• Data supplied:
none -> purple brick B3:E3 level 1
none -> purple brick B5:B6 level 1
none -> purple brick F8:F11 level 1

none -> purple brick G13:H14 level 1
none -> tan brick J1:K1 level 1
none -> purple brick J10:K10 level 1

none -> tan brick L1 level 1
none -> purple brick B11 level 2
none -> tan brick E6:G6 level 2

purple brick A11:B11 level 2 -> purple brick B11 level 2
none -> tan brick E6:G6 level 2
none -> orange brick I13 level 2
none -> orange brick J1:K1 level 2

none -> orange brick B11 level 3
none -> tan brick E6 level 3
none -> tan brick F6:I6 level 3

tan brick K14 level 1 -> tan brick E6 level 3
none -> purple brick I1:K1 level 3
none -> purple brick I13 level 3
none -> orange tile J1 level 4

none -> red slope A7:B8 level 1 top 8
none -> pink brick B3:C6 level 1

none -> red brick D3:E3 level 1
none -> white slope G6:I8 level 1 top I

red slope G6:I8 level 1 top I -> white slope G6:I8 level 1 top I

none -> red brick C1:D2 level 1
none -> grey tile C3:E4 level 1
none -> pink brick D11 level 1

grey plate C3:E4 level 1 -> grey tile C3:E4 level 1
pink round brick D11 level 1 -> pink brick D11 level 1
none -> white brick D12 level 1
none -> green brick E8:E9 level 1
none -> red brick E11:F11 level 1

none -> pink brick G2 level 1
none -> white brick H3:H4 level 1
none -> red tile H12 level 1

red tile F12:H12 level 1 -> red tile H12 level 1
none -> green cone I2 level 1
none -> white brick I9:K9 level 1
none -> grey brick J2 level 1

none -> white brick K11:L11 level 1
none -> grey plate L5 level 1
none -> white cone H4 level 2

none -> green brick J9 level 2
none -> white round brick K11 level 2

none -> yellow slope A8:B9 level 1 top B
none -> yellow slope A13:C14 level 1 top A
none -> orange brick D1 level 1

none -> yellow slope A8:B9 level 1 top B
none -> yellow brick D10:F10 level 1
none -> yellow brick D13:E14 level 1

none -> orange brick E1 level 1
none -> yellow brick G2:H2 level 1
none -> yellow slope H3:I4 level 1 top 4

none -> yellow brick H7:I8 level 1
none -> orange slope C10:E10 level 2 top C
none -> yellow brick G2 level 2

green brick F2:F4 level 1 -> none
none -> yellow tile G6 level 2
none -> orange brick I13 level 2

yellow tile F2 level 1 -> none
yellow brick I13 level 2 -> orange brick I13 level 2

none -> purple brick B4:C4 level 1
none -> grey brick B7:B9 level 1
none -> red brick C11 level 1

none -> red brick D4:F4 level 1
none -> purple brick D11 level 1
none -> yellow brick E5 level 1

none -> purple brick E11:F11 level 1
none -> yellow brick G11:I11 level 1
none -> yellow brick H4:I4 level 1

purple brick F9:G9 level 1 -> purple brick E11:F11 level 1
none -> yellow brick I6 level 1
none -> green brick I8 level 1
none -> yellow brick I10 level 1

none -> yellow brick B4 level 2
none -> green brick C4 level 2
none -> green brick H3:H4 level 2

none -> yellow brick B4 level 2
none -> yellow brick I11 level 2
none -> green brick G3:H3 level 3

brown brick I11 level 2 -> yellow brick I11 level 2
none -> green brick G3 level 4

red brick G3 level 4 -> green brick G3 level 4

• Directions for this task: Reproduce exactly the line containing "none -> yellow brick I6 level 1" and every line after it through the end of the records above, and nothing else.

• Solution to the problem:
none -> yellow brick I6 level 1
none -> green brick I8 level 1
none -> yellow brick I10 level 1

none -> yellow brick B4 level 2
none -> green brick C4 level 2
none -> green brick H3:H4 level 2

none -> yellow brick B4 level 2
none -> yellow brick I11 level 2
none -> green brick G3:H3 level 3

brown brick I11 level 2 -> yellow brick I11 level 2
none -> green brick G3 level 4

red brick G3 level 4 -> green brick G3 level 4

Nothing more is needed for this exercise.